### ASSIGNED TASK
In the copy, include no pictures. Reproduce the rest of the entries exactly.

---- PROVIDED RECORDS

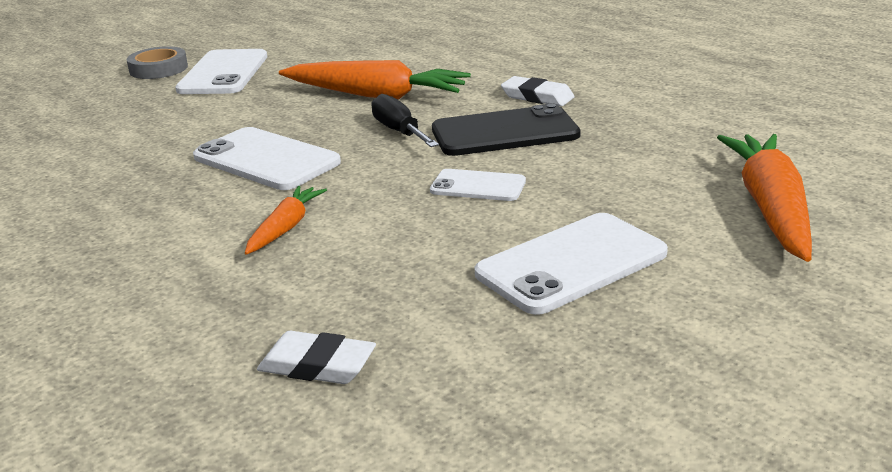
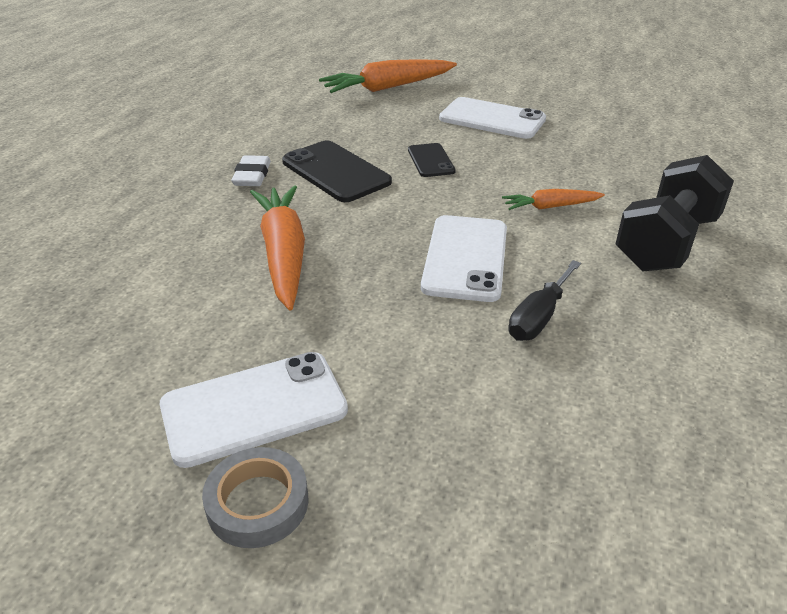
camera: 120 degrees left, 10 degrees up
(125, 272) = (666, 243): none -> black dumbbell
(317, 365) = (645, 152): white eraser -> none
(399, 131) = (363, 214): black screwdriver -> black screwdriver (538, 317)
(478, 186) = (430, 160): white phone -> black phone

--------

### SOLUTION TO THE PROBLEM
camera: 120 degrees left, 10 degrees up
(125, 272) = (666, 243): none -> black dumbbell
(317, 365) = (645, 152): white eraser -> none
(399, 131) = (363, 214): black screwdriver -> black screwdriver (538, 317)
(478, 186) = (430, 160): white phone -> black phone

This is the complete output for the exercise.